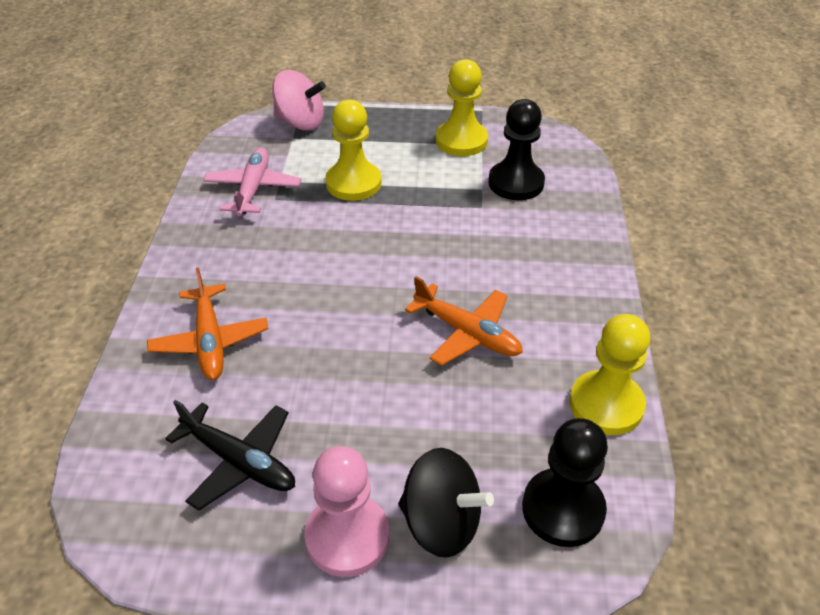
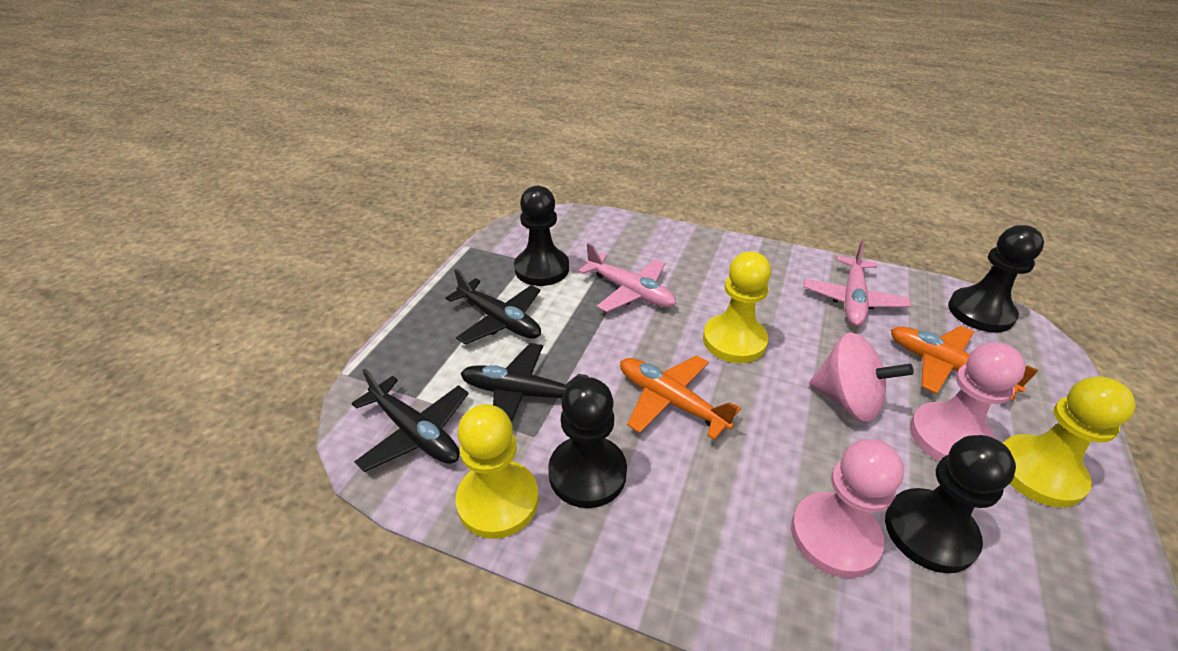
black pawn: 2 -> 4
black plane: 1 -> 3
black spinning top: 1 -> 0
pink pawn: 1 -> 2
pink plane: 1 -> 2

□ □ □ □ □

__Work item__
Leaving pictures aside, write out each record above exactly as given.

__Response area__
black pawn: 2 -> 4
black plane: 1 -> 3
black spinning top: 1 -> 0
pink pawn: 1 -> 2
pink plane: 1 -> 2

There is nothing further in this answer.